■ EXERCISE PROMPT ■
If any record holds an image, omit the image and print the rest exactly.

───── INPUT DATA ─────

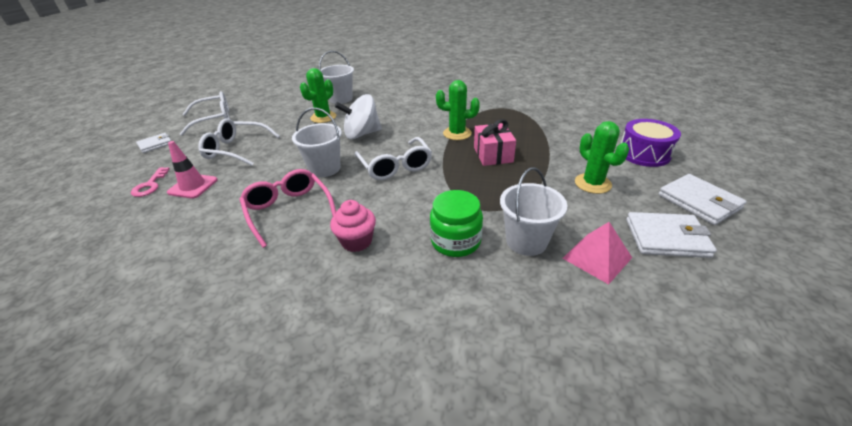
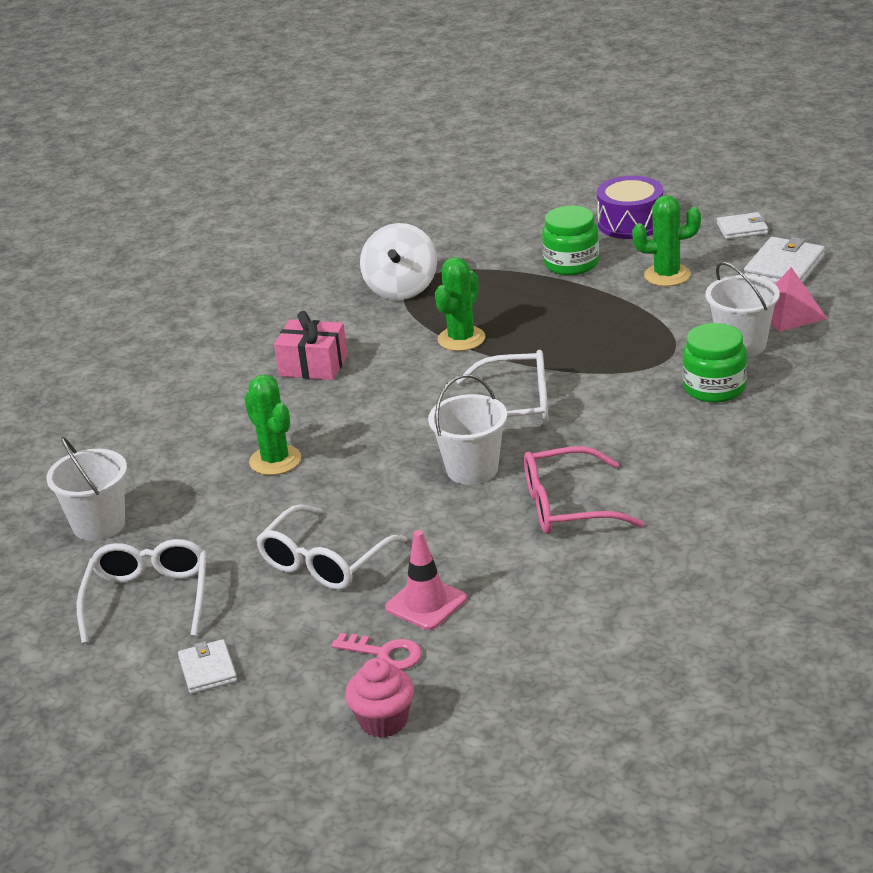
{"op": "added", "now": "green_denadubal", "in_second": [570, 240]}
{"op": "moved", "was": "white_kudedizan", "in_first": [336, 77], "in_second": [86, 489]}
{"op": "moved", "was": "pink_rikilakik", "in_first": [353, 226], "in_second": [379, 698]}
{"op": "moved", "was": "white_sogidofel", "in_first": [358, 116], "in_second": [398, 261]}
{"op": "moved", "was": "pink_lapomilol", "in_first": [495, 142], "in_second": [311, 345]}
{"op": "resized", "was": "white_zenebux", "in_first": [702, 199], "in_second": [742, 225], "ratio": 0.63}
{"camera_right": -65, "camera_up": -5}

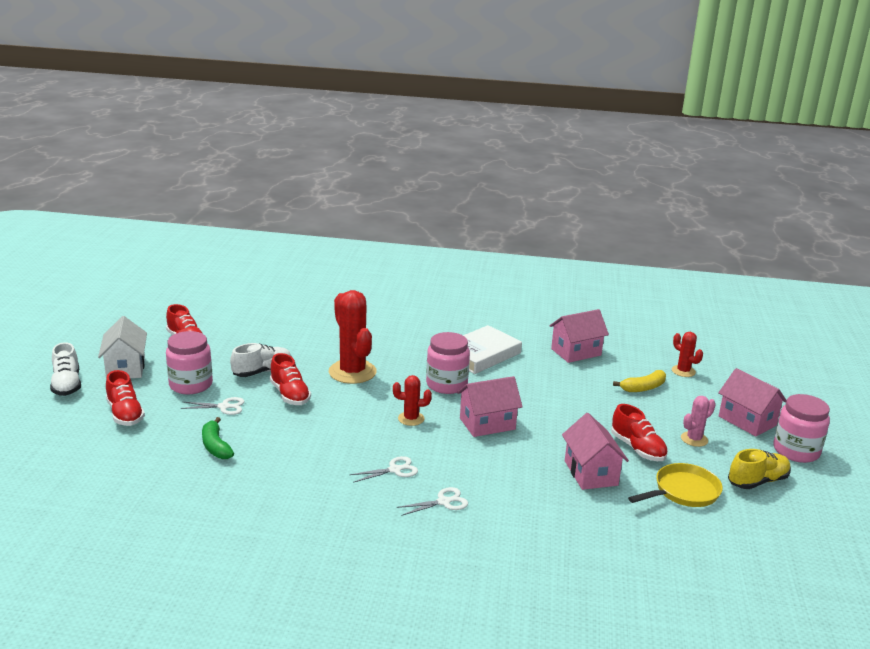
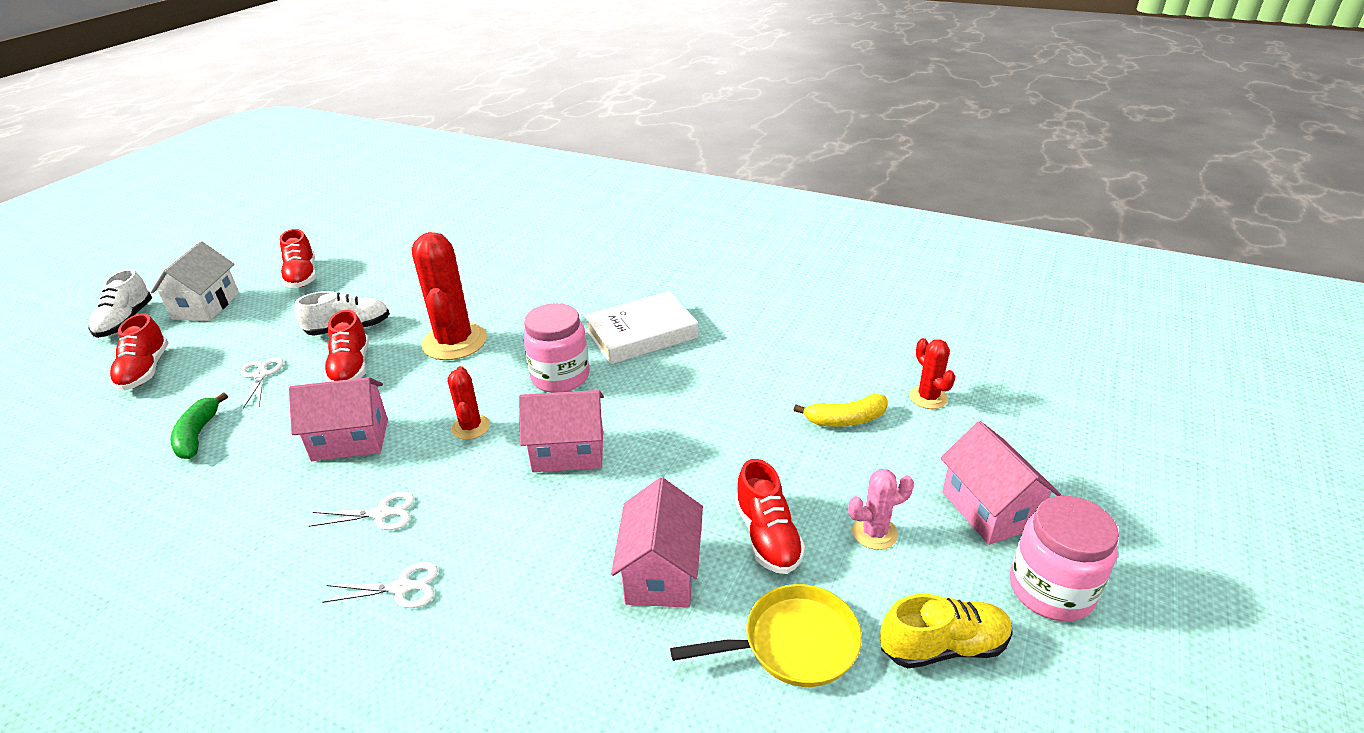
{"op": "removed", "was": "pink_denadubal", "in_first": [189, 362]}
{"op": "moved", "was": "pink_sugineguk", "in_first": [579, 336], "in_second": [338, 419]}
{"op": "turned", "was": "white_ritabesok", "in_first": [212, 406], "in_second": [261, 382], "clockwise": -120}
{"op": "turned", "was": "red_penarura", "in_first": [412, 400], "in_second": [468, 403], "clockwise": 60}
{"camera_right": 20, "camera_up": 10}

─────

■ WRITTEN ANSWER ■
{"op": "added", "now": "green_denadubal", "in_second": [570, 240]}
{"op": "moved", "was": "white_kudedizan", "in_first": [336, 77], "in_second": [86, 489]}
{"op": "moved", "was": "pink_rikilakik", "in_first": [353, 226], "in_second": [379, 698]}
{"op": "moved", "was": "white_sogidofel", "in_first": [358, 116], "in_second": [398, 261]}
{"op": "moved", "was": "pink_lapomilol", "in_first": [495, 142], "in_second": [311, 345]}
{"op": "resized", "was": "white_zenebux", "in_first": [702, 199], "in_second": [742, 225], "ratio": 0.63}
{"camera_right": -65, "camera_up": -5}

{"op": "removed", "was": "pink_denadubal", "in_first": [189, 362]}
{"op": "moved", "was": "pink_sugineguk", "in_first": [579, 336], "in_second": [338, 419]}
{"op": "turned", "was": "white_ritabesok", "in_first": [212, 406], "in_second": [261, 382], "clockwise": -120}
{"op": "turned", "was": "red_penarura", "in_first": [412, 400], "in_second": [468, 403], "clockwise": 60}
{"camera_right": 20, "camera_up": 10}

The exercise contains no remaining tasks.